» About this exercise
Your task is to output the listing word for word, with pictures excluded.

» Records for this task

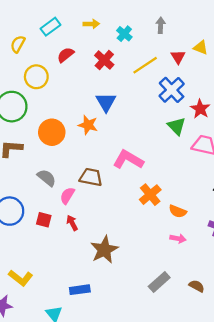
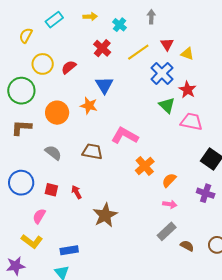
yellow triangle: (201, 48) -> (187, 54), moved
red semicircle: (66, 55) -> (69, 67), moved
pink semicircle: (67, 196) -> (39, 216), moved
orange semicircle: (178, 211) -> (169, 180), turned 112
gray rectangle: (159, 282) -> (167, 231), moved
blue rectangle: (80, 290) -> (69, 250), moved

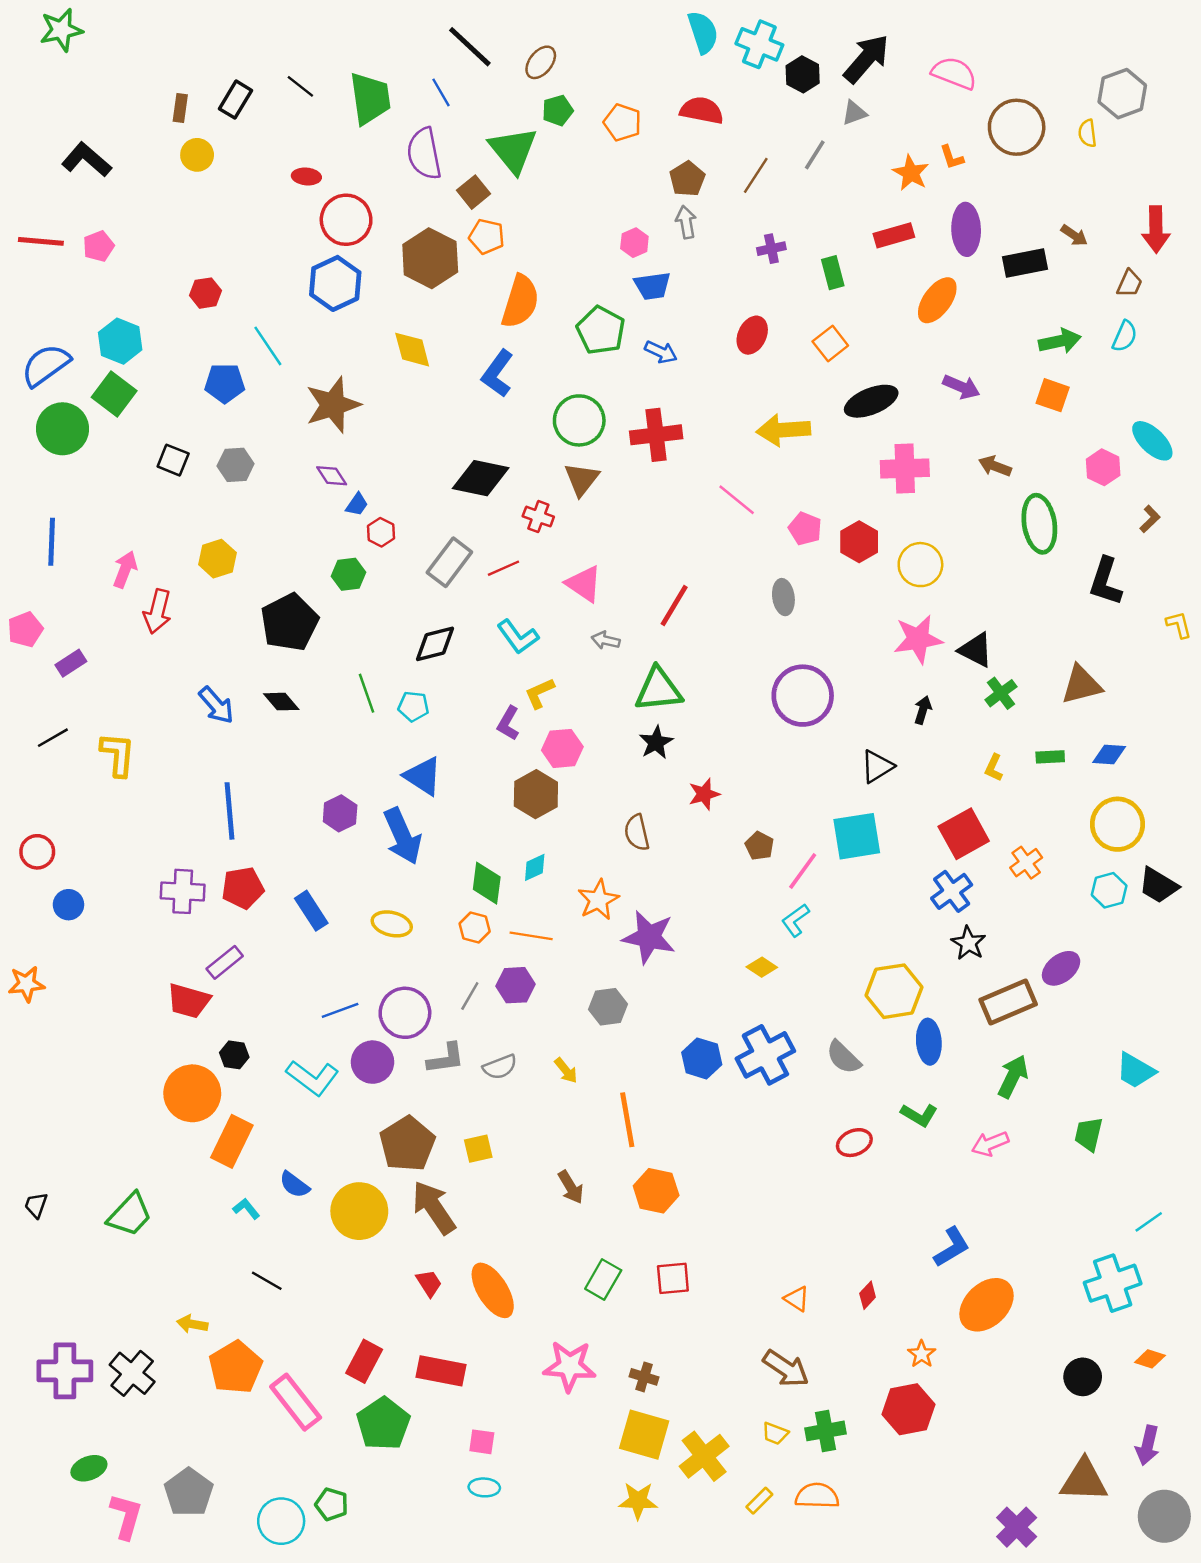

» Output
yellow triangle: (201, 48) -> (187, 54), moved
red semicircle: (66, 55) -> (69, 67), moved
pink semicircle: (67, 196) -> (39, 216), moved
orange semicircle: (178, 211) -> (169, 180), turned 112
gray rectangle: (159, 282) -> (167, 231), moved
blue rectangle: (80, 290) -> (69, 250), moved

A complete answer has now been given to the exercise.